● Task item: Repeat precisely the span of lines below that opens with the line containing "plant: (497, 181)" and closes with the line containing "window: (248, 706) -> (125, 409), width x1.50", both included.

● Exercise input:

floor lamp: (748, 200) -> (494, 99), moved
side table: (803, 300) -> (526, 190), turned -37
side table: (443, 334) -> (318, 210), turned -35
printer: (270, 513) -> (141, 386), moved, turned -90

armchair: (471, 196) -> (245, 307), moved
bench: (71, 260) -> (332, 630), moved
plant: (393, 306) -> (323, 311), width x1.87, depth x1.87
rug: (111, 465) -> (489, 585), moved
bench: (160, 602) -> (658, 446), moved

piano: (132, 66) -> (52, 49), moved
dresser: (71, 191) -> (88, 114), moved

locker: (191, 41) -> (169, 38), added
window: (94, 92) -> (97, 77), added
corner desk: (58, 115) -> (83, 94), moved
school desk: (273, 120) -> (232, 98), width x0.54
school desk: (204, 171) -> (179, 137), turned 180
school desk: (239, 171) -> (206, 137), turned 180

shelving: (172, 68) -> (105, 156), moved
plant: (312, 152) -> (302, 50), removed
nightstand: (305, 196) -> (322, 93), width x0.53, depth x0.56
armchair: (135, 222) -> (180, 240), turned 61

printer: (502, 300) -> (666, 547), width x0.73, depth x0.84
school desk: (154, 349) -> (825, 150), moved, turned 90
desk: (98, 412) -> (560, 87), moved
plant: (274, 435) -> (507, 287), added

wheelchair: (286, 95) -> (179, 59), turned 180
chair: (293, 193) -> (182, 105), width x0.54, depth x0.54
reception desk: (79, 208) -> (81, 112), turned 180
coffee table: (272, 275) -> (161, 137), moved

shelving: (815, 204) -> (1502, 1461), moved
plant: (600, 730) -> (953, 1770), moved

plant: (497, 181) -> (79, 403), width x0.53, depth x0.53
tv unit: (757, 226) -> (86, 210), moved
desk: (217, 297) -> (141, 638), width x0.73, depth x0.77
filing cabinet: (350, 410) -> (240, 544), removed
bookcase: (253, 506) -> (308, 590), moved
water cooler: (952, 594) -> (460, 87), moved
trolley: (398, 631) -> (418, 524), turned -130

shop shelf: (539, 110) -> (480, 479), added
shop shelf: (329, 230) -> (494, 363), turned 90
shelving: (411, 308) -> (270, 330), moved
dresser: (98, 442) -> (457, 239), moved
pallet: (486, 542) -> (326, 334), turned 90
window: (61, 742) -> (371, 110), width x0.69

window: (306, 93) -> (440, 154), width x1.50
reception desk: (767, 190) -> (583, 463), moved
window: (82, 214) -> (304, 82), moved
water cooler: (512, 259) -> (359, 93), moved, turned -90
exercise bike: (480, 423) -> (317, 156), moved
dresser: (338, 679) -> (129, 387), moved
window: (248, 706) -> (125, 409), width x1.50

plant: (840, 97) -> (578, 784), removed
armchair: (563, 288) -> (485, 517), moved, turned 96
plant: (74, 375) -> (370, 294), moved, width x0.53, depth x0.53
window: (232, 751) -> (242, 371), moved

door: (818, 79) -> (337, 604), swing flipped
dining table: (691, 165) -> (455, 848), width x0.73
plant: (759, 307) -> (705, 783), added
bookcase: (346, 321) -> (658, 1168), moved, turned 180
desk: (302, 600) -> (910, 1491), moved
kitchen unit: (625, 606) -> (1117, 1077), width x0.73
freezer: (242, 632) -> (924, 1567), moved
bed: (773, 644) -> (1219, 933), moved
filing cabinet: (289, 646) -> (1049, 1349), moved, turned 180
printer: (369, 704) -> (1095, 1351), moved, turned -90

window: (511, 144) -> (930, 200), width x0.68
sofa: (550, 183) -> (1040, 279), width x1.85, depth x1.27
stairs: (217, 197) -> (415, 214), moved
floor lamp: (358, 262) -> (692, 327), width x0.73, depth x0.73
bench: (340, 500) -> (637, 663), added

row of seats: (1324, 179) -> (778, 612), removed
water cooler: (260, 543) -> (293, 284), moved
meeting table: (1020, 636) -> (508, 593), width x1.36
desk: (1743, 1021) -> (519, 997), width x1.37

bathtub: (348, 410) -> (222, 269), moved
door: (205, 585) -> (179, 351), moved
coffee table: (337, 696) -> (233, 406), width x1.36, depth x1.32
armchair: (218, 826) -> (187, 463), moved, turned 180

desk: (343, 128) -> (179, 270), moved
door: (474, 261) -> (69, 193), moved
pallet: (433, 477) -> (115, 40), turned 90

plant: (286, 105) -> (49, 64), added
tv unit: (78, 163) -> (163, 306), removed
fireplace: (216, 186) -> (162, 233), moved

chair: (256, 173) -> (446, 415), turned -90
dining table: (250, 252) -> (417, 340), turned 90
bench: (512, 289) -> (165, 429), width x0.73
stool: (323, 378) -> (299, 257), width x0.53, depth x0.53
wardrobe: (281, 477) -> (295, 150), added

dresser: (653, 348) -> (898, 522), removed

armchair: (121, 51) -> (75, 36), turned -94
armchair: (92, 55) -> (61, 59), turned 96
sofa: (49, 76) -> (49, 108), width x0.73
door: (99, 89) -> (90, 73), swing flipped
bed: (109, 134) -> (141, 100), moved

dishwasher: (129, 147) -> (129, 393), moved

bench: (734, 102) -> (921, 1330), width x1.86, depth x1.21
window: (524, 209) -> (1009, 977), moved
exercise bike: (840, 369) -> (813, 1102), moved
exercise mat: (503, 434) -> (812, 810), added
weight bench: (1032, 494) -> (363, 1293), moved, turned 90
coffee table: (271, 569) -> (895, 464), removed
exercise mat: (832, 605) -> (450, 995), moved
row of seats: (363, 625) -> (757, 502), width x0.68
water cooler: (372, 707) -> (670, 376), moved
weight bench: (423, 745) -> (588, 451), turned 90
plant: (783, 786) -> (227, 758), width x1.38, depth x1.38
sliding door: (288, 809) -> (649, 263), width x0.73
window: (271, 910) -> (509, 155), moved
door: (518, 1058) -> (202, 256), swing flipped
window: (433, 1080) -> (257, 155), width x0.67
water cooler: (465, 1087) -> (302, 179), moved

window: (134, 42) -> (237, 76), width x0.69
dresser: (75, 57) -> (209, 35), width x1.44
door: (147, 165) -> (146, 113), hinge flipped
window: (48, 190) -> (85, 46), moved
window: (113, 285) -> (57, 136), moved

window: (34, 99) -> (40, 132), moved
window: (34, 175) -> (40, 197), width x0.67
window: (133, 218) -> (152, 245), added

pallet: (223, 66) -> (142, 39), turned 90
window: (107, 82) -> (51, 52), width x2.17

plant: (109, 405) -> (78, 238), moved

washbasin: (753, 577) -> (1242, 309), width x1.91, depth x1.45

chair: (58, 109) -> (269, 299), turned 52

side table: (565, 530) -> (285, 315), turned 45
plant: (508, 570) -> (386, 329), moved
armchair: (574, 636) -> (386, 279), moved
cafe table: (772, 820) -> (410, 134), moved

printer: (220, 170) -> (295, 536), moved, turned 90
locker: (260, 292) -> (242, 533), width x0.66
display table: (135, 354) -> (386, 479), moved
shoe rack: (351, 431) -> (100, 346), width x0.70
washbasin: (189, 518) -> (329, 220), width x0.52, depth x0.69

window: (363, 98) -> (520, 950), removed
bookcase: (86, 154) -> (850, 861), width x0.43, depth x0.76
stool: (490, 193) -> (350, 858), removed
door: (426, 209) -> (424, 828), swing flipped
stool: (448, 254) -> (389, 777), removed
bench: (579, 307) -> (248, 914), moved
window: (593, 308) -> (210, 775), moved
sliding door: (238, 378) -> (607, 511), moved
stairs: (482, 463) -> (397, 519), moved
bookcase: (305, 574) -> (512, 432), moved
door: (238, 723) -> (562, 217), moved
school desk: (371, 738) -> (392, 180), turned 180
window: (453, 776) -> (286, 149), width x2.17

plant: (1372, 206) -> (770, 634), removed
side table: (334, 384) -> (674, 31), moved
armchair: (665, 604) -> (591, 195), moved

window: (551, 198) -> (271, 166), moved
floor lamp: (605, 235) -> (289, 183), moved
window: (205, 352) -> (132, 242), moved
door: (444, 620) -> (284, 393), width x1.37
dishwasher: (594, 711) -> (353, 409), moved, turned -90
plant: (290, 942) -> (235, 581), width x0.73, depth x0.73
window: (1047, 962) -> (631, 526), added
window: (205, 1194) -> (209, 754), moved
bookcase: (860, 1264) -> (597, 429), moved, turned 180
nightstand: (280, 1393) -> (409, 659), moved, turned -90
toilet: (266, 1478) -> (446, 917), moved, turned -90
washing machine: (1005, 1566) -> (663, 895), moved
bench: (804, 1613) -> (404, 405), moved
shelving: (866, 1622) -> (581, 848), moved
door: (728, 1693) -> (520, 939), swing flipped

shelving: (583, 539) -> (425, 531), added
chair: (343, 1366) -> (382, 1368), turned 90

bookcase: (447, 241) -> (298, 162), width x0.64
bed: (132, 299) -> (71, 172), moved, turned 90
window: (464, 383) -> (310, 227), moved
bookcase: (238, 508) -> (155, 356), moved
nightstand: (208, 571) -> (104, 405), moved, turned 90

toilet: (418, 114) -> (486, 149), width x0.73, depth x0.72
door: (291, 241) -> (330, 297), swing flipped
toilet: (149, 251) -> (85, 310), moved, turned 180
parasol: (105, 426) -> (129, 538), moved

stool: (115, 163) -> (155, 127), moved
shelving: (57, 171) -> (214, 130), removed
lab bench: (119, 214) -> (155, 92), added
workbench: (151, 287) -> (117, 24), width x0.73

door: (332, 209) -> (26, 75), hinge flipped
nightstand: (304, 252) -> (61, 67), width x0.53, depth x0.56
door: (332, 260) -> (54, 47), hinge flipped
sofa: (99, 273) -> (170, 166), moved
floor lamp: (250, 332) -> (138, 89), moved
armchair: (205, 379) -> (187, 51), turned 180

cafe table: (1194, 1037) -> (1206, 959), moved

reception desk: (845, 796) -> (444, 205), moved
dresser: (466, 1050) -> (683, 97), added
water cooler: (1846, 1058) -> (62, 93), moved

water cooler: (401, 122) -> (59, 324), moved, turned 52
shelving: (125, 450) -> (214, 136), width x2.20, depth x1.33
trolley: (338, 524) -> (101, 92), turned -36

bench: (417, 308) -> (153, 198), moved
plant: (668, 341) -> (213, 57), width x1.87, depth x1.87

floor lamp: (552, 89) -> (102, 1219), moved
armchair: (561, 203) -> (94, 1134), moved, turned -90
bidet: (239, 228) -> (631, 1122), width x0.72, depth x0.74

● Task output:
plant: (497, 181) -> (79, 403), width x0.53, depth x0.53
tv unit: (757, 226) -> (86, 210), moved
desk: (217, 297) -> (141, 638), width x0.73, depth x0.77
filing cabinet: (350, 410) -> (240, 544), removed
bookcase: (253, 506) -> (308, 590), moved
water cooler: (952, 594) -> (460, 87), moved
trolley: (398, 631) -> (418, 524), turned -130

shop shelf: (539, 110) -> (480, 479), added
shop shelf: (329, 230) -> (494, 363), turned 90
shelving: (411, 308) -> (270, 330), moved
dresser: (98, 442) -> (457, 239), moved
pallet: (486, 542) -> (326, 334), turned 90
window: (61, 742) -> (371, 110), width x0.69

window: (306, 93) -> (440, 154), width x1.50
reception desk: (767, 190) -> (583, 463), moved
window: (82, 214) -> (304, 82), moved
water cooler: (512, 259) -> (359, 93), moved, turned -90
exercise bike: (480, 423) -> (317, 156), moved
dresser: (338, 679) -> (129, 387), moved
window: (248, 706) -> (125, 409), width x1.50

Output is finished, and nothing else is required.